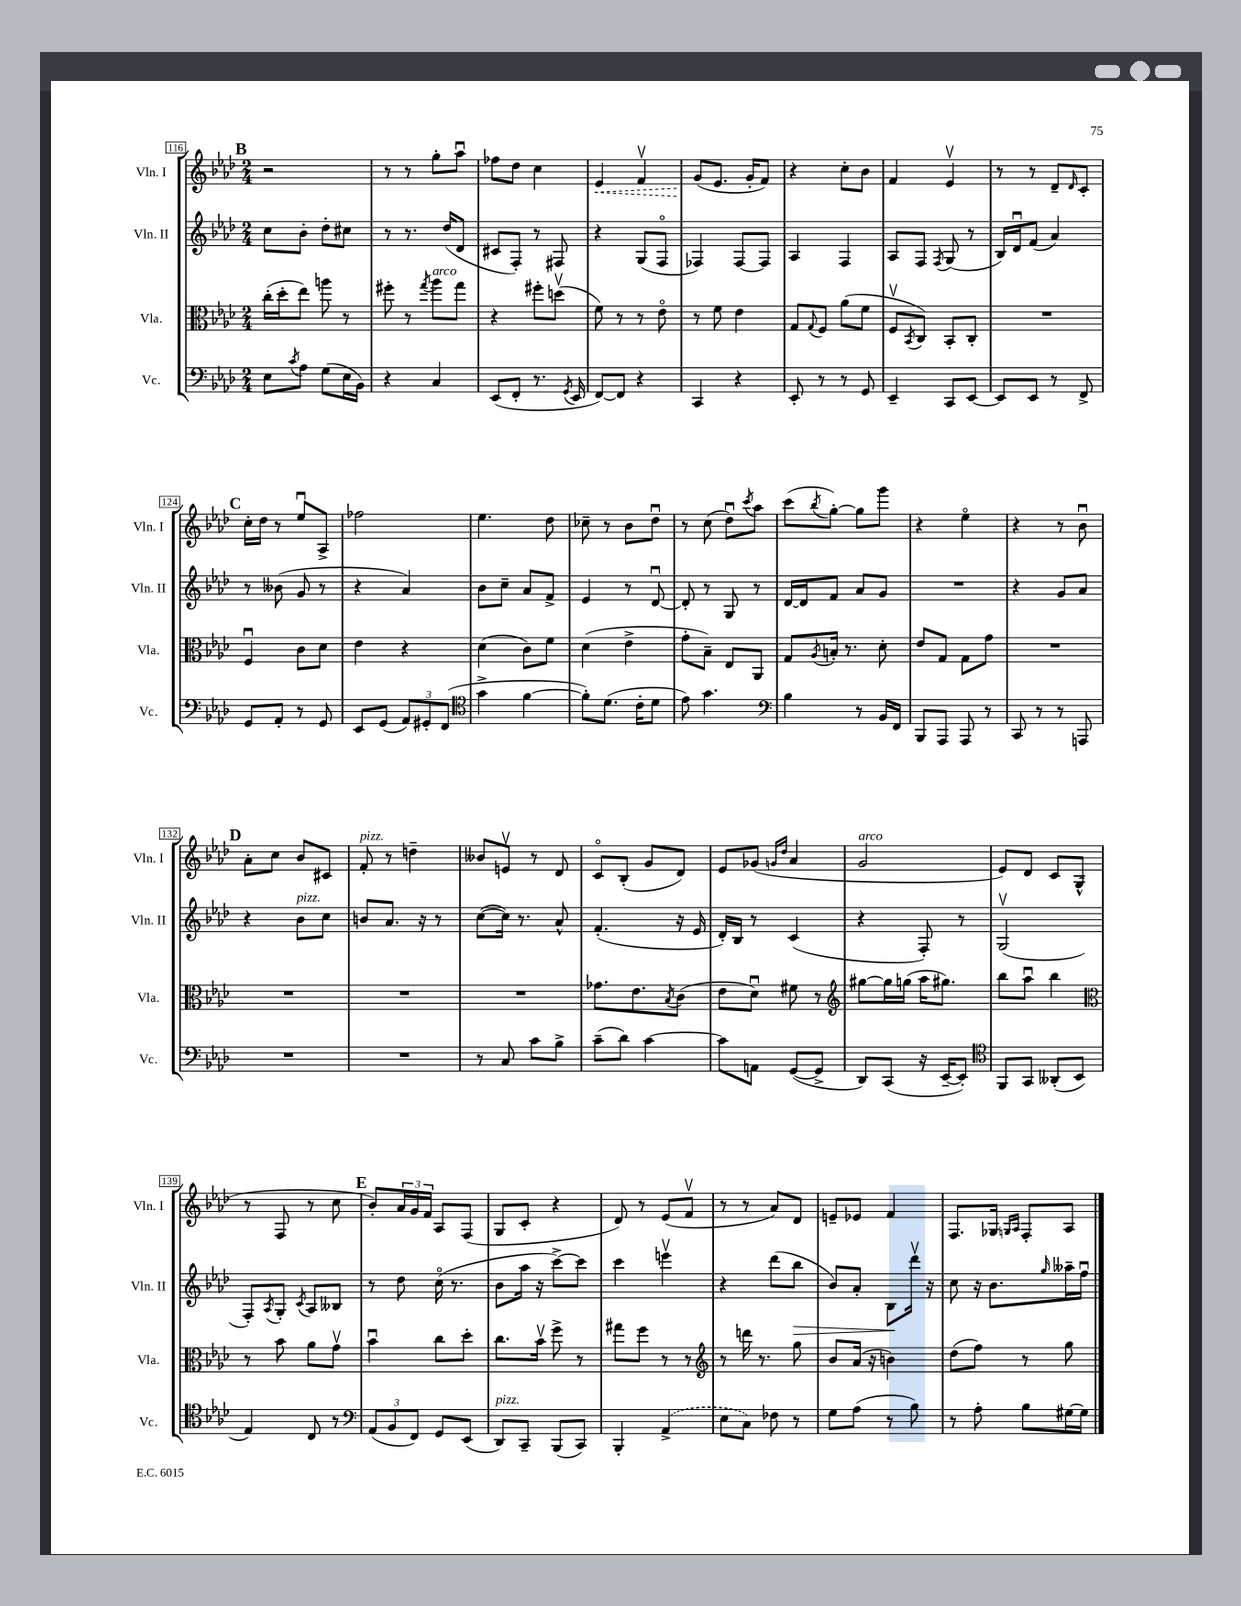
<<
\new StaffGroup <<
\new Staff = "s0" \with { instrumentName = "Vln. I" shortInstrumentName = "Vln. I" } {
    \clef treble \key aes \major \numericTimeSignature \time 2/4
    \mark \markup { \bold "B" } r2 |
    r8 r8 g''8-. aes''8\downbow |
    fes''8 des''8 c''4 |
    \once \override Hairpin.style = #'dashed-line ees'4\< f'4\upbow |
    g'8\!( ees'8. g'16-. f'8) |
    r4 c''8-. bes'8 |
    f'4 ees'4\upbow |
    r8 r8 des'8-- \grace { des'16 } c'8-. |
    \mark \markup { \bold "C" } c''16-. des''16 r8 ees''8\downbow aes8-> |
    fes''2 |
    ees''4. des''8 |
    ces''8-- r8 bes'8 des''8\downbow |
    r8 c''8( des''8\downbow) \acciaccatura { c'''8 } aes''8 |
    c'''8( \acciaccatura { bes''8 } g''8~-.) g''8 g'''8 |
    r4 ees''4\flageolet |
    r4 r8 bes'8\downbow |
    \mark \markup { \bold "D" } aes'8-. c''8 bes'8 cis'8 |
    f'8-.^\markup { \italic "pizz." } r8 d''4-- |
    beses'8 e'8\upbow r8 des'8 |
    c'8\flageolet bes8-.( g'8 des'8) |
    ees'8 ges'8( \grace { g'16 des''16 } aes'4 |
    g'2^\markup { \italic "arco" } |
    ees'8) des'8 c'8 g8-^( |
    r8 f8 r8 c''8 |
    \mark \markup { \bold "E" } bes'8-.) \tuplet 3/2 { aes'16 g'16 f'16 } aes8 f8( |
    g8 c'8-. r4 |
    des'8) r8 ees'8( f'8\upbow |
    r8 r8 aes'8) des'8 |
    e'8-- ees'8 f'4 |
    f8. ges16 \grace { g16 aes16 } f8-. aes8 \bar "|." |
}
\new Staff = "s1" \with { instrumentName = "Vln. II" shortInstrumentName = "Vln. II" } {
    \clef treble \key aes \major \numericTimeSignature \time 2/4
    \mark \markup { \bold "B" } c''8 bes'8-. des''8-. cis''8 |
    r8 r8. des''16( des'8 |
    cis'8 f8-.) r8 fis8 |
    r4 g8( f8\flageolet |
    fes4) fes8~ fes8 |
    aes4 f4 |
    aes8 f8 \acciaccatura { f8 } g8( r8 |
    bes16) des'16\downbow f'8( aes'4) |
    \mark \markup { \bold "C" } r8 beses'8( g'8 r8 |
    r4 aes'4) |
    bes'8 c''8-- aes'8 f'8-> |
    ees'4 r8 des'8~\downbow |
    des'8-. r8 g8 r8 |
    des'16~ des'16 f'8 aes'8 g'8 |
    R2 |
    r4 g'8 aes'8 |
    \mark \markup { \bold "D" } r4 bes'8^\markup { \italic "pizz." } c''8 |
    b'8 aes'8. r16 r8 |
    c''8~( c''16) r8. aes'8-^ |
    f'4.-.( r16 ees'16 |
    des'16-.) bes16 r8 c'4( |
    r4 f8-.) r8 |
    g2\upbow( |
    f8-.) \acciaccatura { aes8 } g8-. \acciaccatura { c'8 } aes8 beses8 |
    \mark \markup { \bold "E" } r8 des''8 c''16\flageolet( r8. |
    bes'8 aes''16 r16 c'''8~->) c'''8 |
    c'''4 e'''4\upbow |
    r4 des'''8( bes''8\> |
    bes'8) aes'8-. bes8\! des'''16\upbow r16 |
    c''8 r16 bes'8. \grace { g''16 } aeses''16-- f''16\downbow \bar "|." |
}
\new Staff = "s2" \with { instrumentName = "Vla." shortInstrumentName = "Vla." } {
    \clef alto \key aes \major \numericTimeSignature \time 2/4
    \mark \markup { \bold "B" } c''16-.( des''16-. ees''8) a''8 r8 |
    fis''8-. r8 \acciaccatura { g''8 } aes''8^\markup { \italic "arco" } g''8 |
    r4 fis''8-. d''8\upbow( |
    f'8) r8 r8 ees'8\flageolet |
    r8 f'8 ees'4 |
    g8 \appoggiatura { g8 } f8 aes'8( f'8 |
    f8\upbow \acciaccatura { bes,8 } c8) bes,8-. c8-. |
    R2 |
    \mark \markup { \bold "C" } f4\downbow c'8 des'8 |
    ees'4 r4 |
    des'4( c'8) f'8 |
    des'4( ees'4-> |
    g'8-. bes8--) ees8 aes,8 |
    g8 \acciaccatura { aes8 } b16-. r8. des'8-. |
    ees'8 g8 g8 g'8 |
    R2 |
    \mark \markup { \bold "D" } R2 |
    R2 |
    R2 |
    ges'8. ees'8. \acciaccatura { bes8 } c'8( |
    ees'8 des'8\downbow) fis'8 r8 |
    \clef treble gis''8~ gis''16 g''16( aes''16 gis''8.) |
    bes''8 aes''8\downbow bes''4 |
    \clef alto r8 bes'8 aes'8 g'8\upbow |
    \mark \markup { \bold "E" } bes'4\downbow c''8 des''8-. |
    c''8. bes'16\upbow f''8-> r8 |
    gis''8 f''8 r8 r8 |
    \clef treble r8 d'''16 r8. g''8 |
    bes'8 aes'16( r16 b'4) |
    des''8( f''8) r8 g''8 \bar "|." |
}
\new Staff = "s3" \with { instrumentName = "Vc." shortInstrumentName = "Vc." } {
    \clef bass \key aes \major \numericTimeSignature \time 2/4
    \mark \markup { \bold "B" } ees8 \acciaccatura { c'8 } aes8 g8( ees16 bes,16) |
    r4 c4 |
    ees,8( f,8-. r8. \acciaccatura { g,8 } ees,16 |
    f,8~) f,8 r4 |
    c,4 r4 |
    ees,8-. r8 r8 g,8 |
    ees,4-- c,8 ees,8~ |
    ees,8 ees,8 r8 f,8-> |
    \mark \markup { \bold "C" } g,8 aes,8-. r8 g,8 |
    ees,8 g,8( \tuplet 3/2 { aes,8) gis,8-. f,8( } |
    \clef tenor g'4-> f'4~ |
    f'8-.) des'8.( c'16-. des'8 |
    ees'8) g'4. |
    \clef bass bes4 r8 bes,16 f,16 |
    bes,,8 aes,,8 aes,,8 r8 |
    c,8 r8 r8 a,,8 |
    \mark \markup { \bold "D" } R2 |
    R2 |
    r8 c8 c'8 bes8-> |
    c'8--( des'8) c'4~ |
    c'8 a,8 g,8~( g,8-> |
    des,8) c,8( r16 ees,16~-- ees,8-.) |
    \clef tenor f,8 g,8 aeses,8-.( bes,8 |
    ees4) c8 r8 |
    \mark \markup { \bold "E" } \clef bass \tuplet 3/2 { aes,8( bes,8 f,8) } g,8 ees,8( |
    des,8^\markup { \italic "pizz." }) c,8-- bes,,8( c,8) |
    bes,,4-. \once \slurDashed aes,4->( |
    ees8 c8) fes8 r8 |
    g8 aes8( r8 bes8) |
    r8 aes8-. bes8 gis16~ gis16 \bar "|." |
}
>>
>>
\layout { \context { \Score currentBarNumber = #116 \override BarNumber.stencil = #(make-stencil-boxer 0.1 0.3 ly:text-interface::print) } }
==
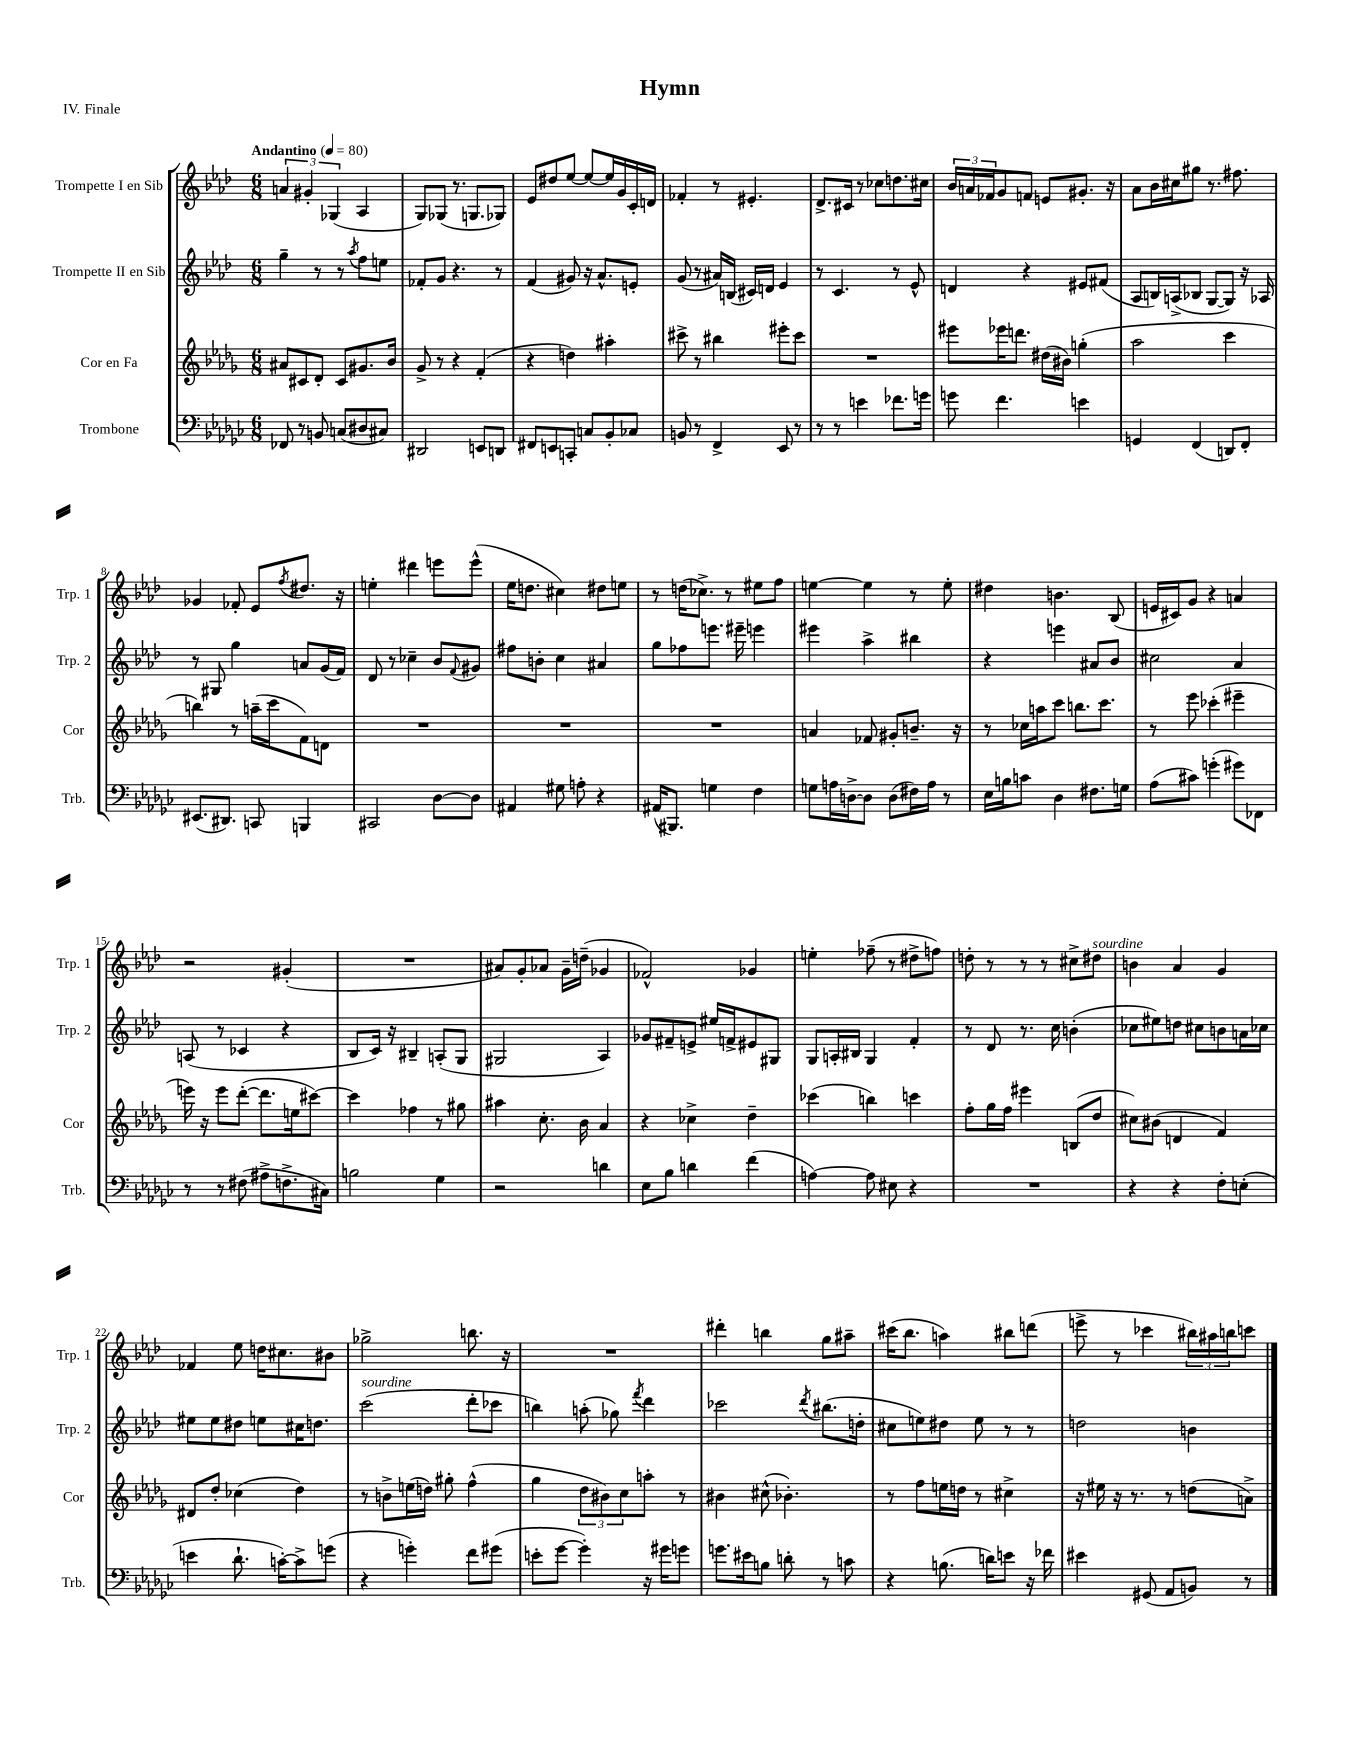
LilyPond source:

→ Objective:
Report each line above that contains the string "acciaccatura", copying it in full. Matching is case-sensitive.

→ Answer to the problem:
    r8 c''8( des''8\downbow) \acciaccatura { c'''8 } aes''8 |
    c'''8( \acciaccatura { bes''8 } g''8~-.) g''8 g'''8 |
    aes8 f8 \acciaccatura { f8 } g8( r8 |
    f8-.) \acciaccatura { aes8 } g8-. \acciaccatura { c'8 } aes8 beses8 |
    fis''8-. r8 \acciaccatura { g''8 } aes''8^\markup { \italic "arco" } g''8 |
    f8\upbow \acciaccatura { bes,8 } c8) bes,8-. c8-. |
    g8 \acciaccatura { aes8 } b16-. r8. des'8-. |
    ges'8. ees'8. \acciaccatura { bes8 } c'8( |
    \mark \markup { \bold "B" } ees8 \acciaccatura { c'8 } aes8 g8( ees16 bes,16) |
    ees,8( f,8-. r8. \acciaccatura { g,8 } ees,16 |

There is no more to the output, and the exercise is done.